**RECORDS SUPPLIED:**
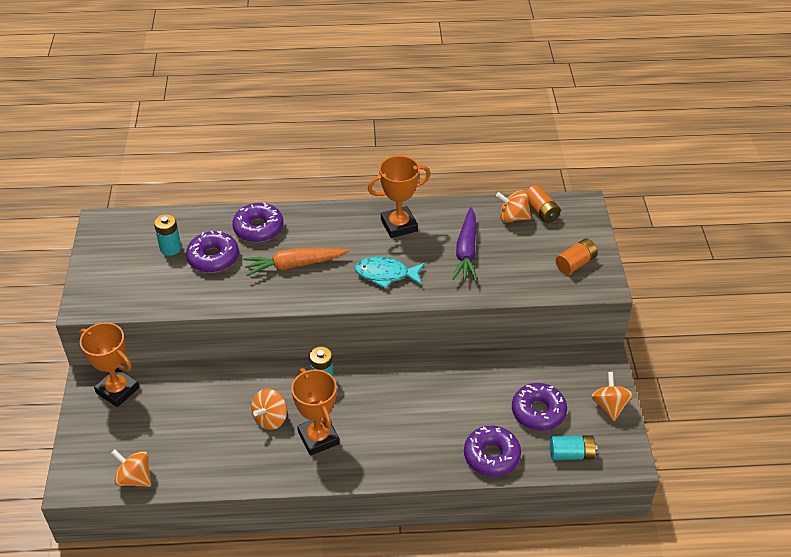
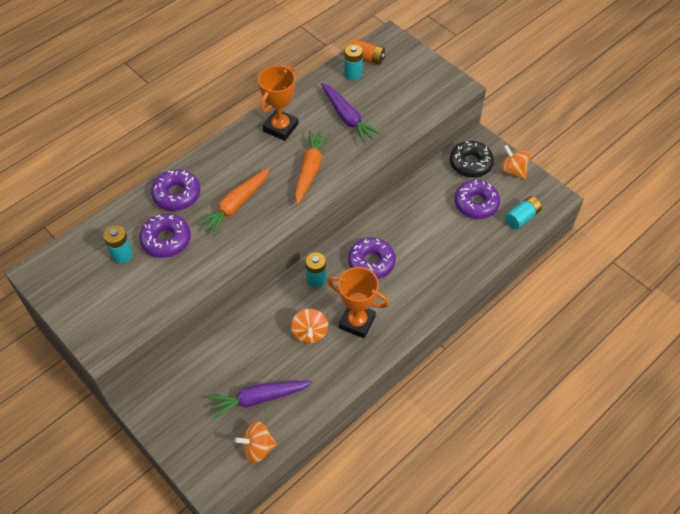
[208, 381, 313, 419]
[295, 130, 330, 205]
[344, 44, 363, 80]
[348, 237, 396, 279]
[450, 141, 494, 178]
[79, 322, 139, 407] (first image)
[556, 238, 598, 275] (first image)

**PROMPT:**
Could you copy every record above exactly, leaving out the pictures?

**RESPONSE:**
[208, 381, 313, 419]
[295, 130, 330, 205]
[344, 44, 363, 80]
[348, 237, 396, 279]
[450, 141, 494, 178]
[79, 322, 139, 407] (first image)
[556, 238, 598, 275] (first image)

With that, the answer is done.